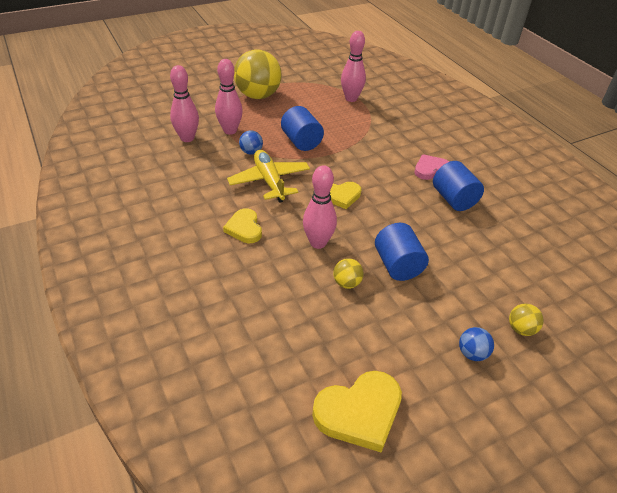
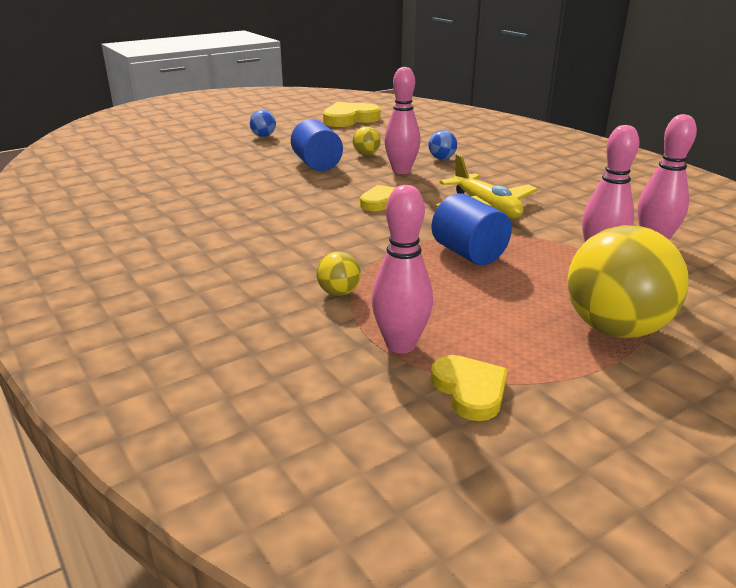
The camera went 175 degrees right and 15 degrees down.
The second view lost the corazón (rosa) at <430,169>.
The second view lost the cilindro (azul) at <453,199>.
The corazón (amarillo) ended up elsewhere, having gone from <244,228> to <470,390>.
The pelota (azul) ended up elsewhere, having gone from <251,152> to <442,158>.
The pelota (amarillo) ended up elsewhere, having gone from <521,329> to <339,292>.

→ What is being asked
Lines holding the string "view" must be copied out of the entries above.

→ Response
The second view lost the corazón (rosa) at <430,169>.
The second view lost the cilindro (azul) at <453,199>.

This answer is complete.